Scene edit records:
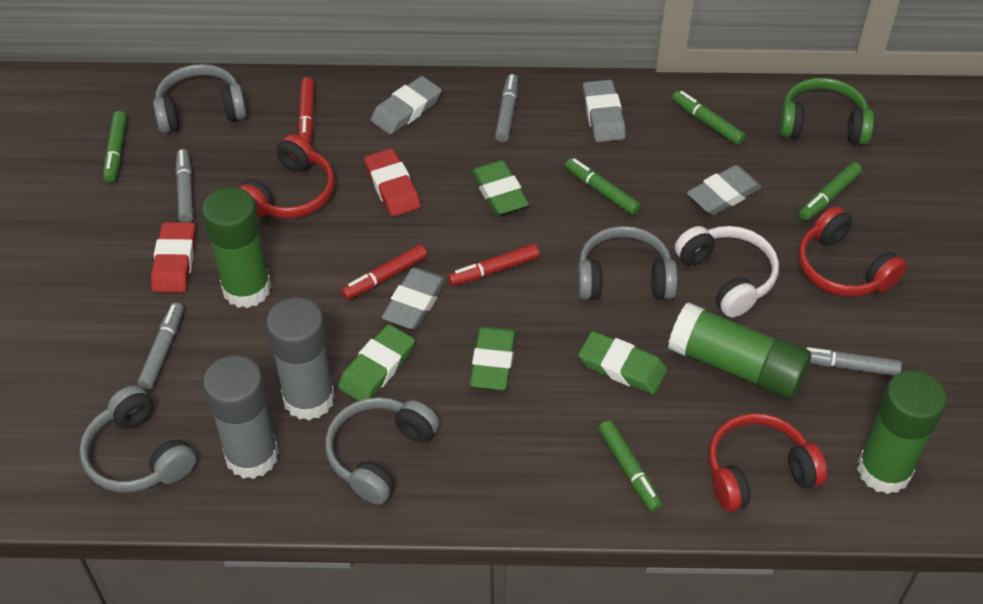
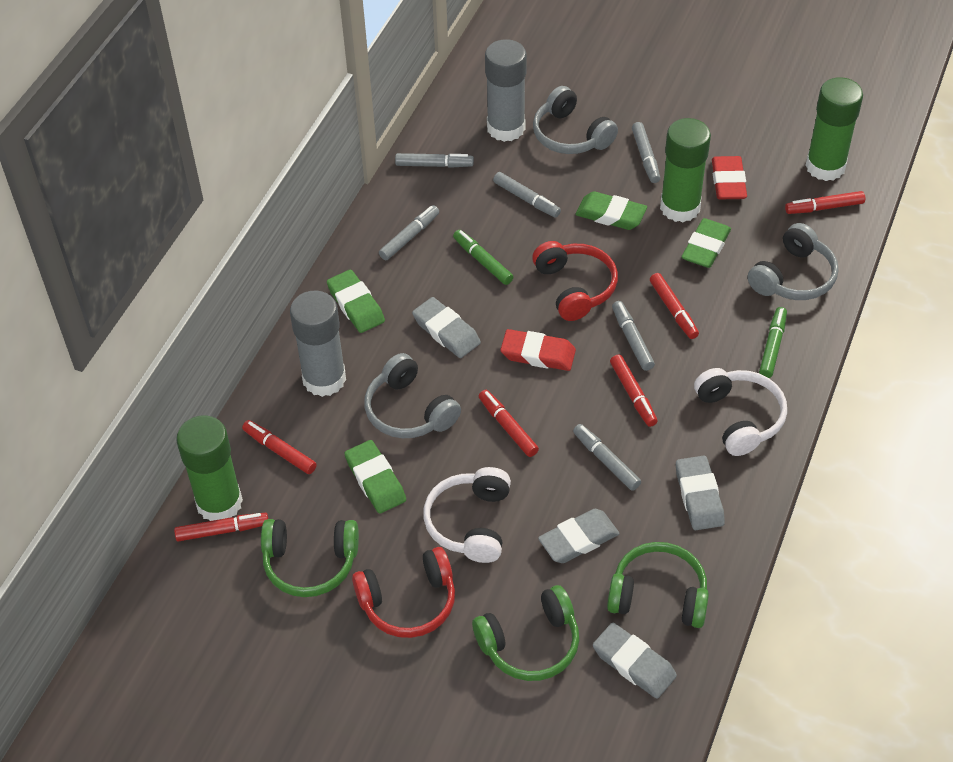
green headphones: 1 -> 3
green marker: 5 -> 2
grey headphones: 4 -> 3
grey marker: 4 -> 6
red headphones: 3 -> 2
red marker: 3 -> 6
white headphones: 1 -> 2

▸ Work instruction:
All of the entries above need to be transcribed exactly, except for the pictures.

▸ Solution to this task:
green headphones: 1 -> 3
green marker: 5 -> 2
grey headphones: 4 -> 3
grey marker: 4 -> 6
red headphones: 3 -> 2
red marker: 3 -> 6
white headphones: 1 -> 2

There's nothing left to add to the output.